- _Coordinate-based object records_:
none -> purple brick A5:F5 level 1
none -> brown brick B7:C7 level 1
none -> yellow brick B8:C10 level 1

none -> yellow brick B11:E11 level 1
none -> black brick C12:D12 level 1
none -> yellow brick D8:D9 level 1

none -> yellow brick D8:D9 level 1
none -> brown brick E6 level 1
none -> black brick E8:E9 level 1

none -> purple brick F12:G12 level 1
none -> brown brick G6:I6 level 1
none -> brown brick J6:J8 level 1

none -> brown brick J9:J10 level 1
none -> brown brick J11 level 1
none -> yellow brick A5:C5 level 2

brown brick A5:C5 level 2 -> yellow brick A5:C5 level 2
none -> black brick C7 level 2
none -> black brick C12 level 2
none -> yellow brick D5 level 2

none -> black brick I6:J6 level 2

--

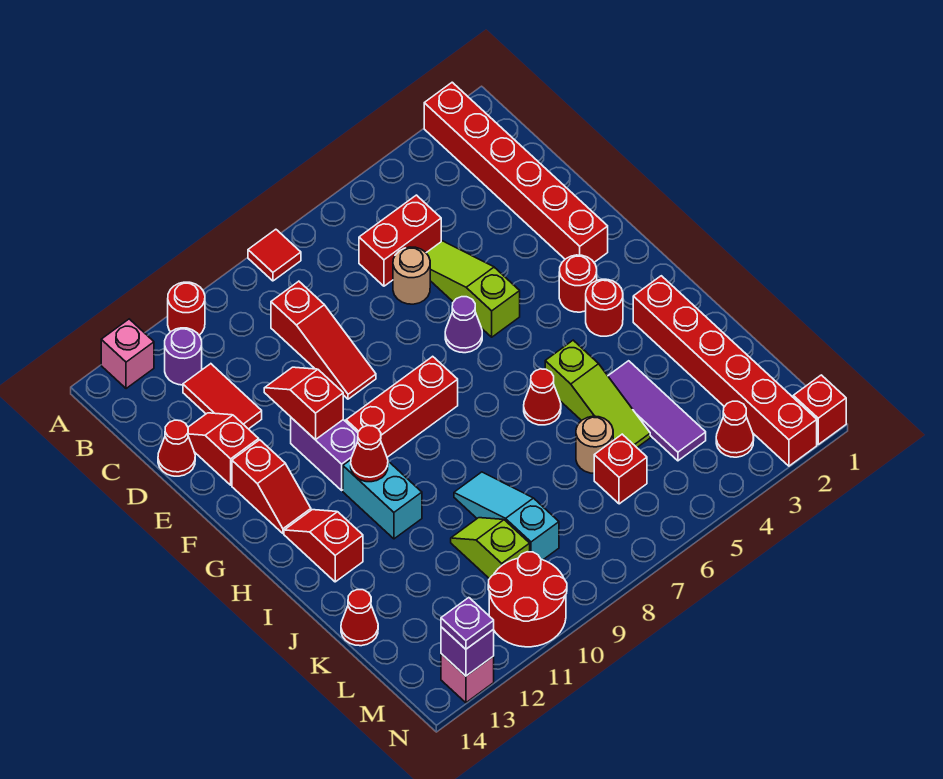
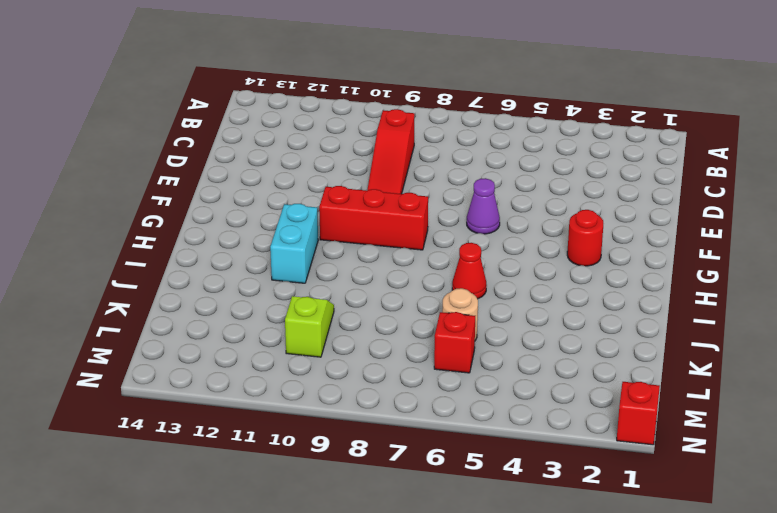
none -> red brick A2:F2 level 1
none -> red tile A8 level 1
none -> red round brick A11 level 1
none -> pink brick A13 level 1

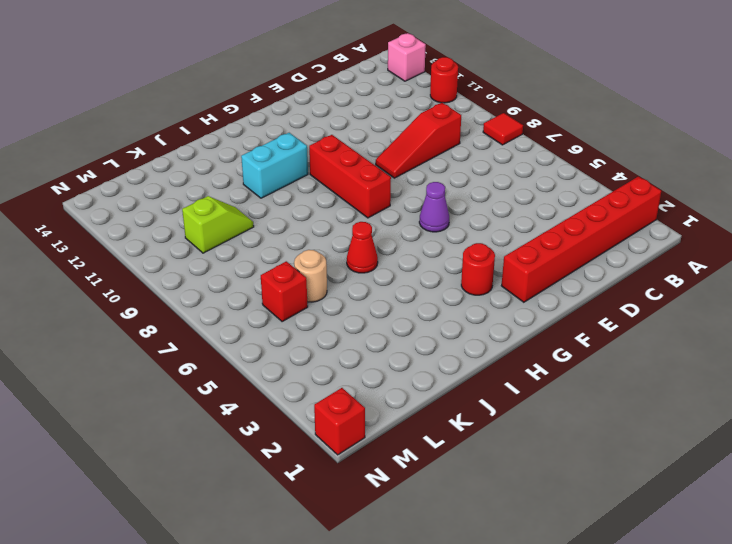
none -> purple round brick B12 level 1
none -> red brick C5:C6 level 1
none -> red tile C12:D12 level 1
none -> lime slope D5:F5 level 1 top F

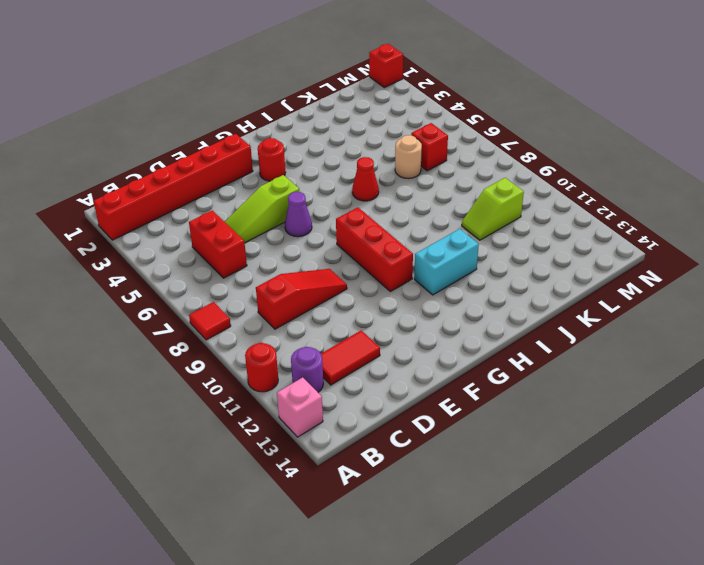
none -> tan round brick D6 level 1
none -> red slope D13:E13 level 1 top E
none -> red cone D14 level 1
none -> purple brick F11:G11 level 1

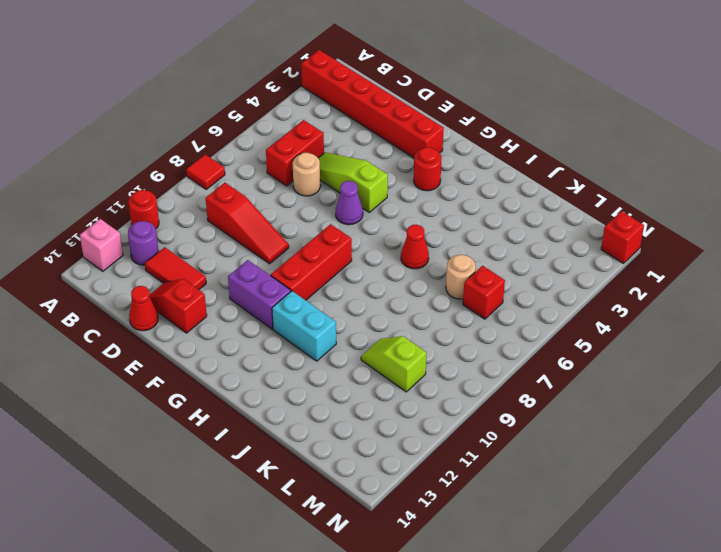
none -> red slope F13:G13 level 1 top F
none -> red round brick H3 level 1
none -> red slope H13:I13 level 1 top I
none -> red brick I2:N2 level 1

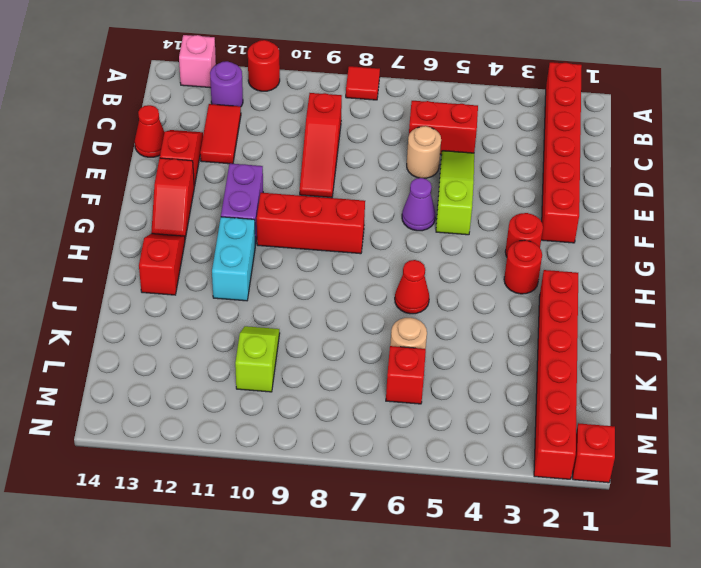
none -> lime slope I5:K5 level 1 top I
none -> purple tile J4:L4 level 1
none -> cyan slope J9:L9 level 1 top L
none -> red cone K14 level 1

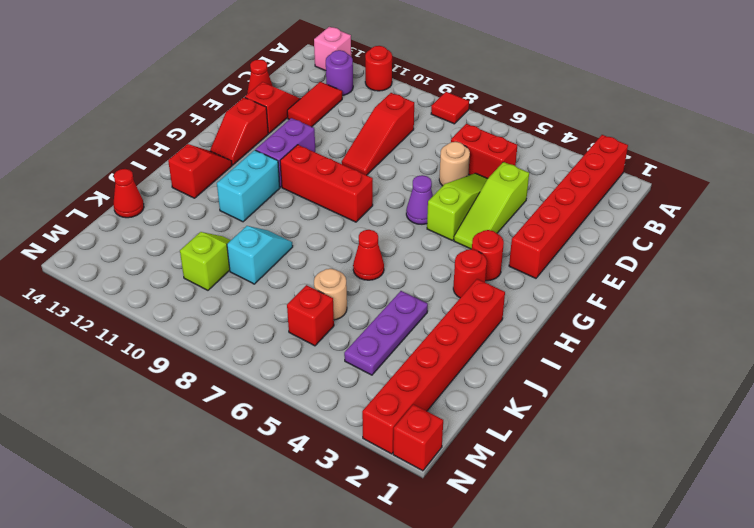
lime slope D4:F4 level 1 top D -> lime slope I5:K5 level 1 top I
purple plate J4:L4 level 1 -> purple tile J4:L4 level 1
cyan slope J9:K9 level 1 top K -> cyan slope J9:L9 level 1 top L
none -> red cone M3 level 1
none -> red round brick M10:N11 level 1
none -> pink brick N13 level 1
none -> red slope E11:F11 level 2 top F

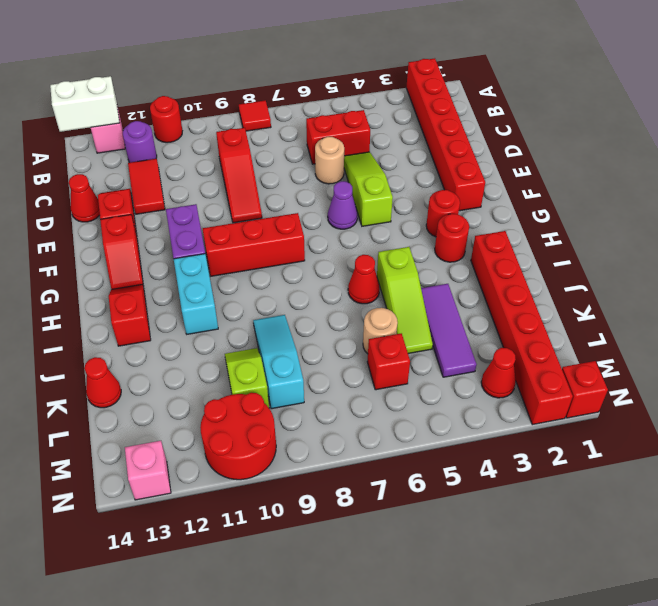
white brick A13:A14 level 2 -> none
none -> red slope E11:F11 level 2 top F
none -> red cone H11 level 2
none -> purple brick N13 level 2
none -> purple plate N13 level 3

- _ACTION ITEM_: From the line holding "none -> red brick A2:F2 level 1" to the line holding "none -> red brick I2:N2 level 1", both included, retype the entries above exactly and drop the pictures.

- _RESPONSE TO THE TASK_:
none -> red brick A2:F2 level 1
none -> red tile A8 level 1
none -> red round brick A11 level 1
none -> pink brick A13 level 1

none -> purple round brick B12 level 1
none -> red brick C5:C6 level 1
none -> red tile C12:D12 level 1
none -> lime slope D5:F5 level 1 top F

none -> tan round brick D6 level 1
none -> red slope D13:E13 level 1 top E
none -> red cone D14 level 1
none -> purple brick F11:G11 level 1

none -> red slope F13:G13 level 1 top F
none -> red round brick H3 level 1
none -> red slope H13:I13 level 1 top I
none -> red brick I2:N2 level 1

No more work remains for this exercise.